:: Input ::

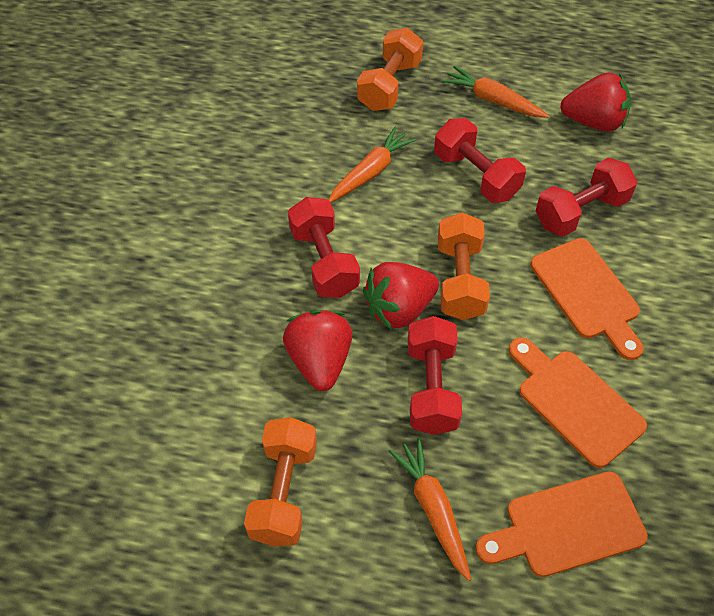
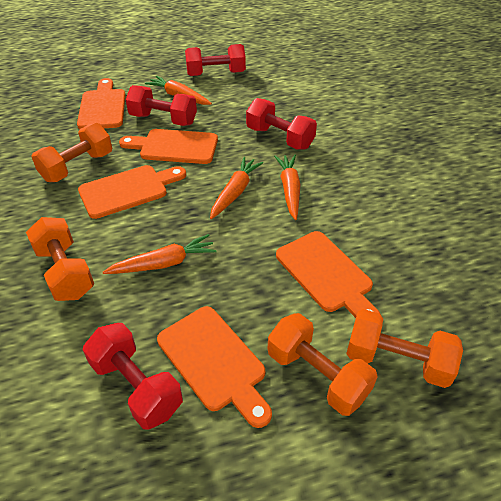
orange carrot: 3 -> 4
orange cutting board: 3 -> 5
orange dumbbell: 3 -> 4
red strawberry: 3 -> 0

:::
:: Input ::

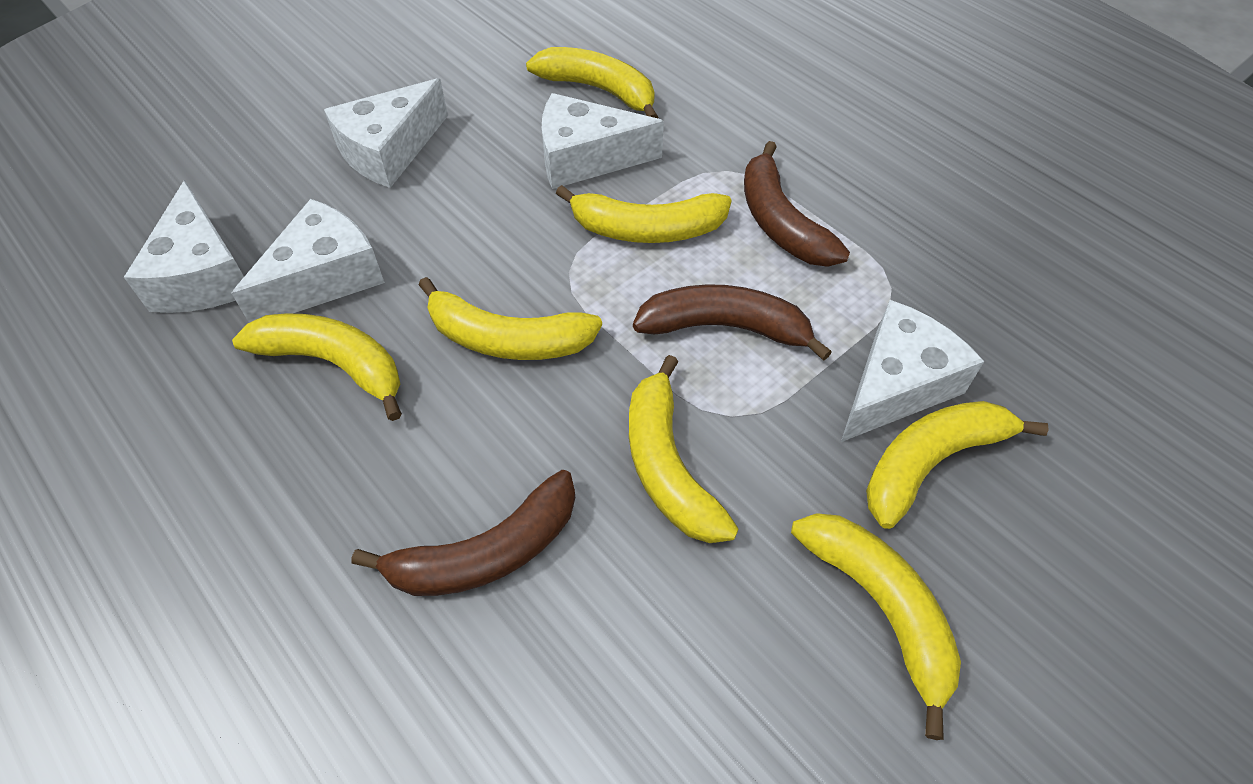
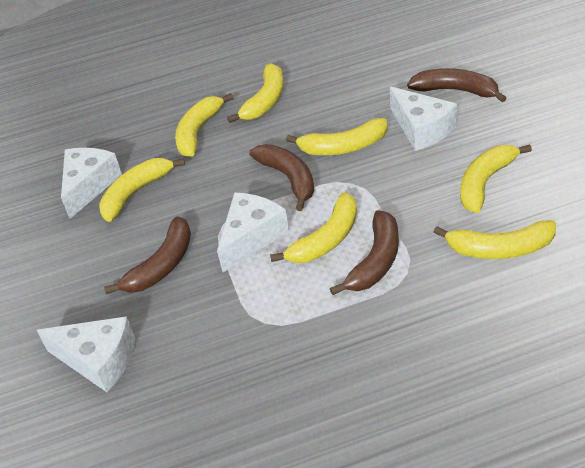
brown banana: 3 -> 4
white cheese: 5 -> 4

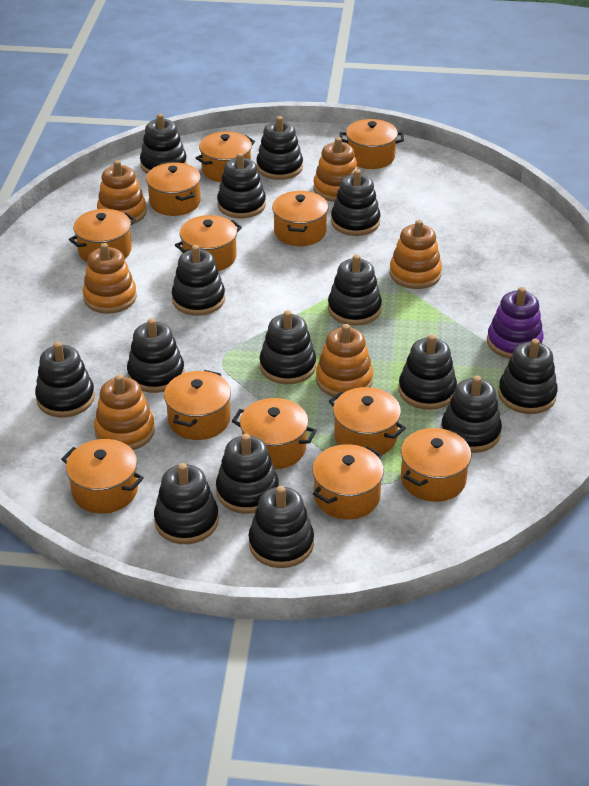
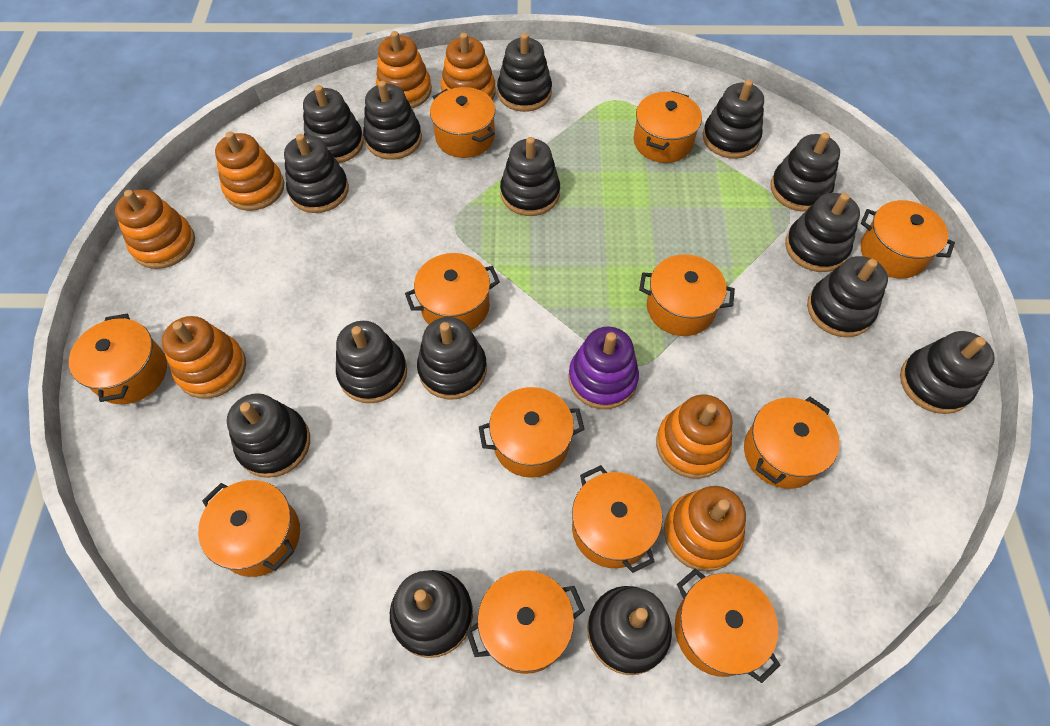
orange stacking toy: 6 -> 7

:::

*Prompt:*
Report the number of lines in the listing that contain the word "orange". No other words are permitted.

*The answer:*
4